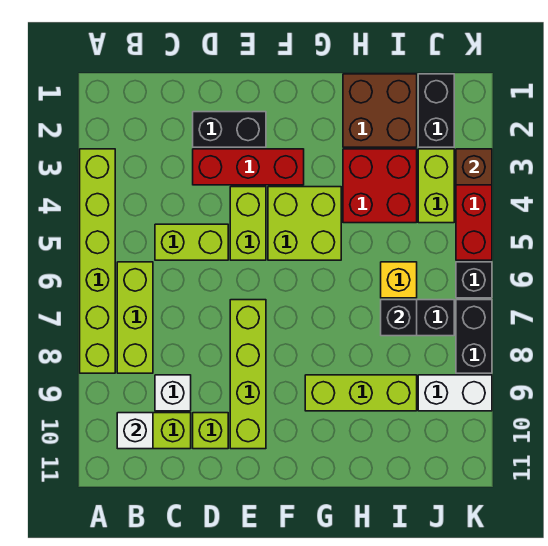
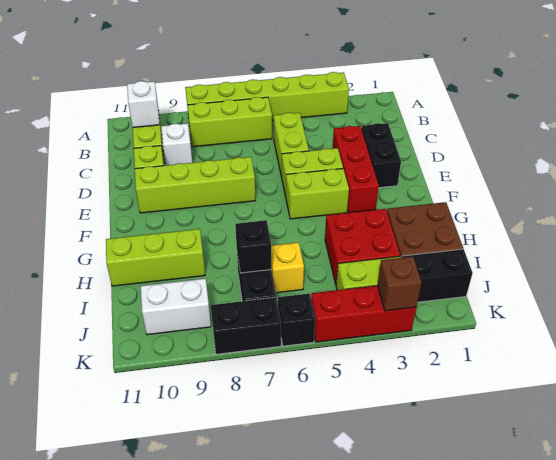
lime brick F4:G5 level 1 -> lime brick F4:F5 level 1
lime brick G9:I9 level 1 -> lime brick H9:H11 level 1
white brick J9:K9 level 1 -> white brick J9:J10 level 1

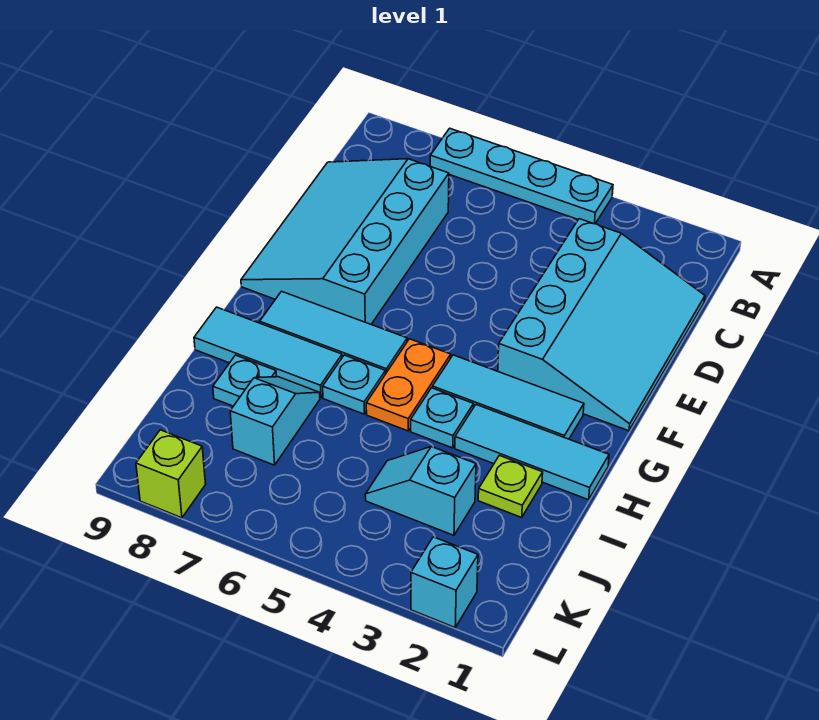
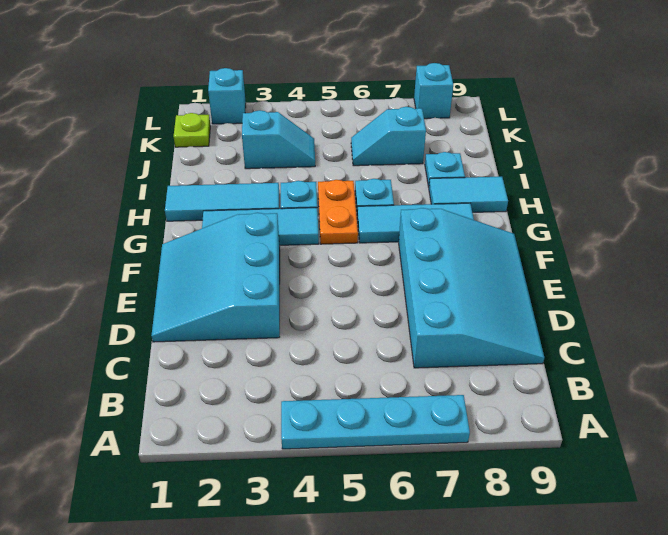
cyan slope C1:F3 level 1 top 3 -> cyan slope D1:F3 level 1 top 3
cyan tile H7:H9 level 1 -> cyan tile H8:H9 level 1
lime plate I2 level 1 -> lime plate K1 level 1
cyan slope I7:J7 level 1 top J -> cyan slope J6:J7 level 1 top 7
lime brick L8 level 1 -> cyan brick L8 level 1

★ ★ ★

§ What you should do
Word for word, output the lines from the beginning of the listing through the line holding "cyan slope I7:J7" and nothing beyond them. Omit the pictures.

§ Task solution
lime brick F4:G5 level 1 -> lime brick F4:F5 level 1
lime brick G9:I9 level 1 -> lime brick H9:H11 level 1
white brick J9:K9 level 1 -> white brick J9:J10 level 1

cyan slope C1:F3 level 1 top 3 -> cyan slope D1:F3 level 1 top 3
cyan tile H7:H9 level 1 -> cyan tile H8:H9 level 1
lime plate I2 level 1 -> lime plate K1 level 1
cyan slope I7:J7 level 1 top J -> cyan slope J6:J7 level 1 top 7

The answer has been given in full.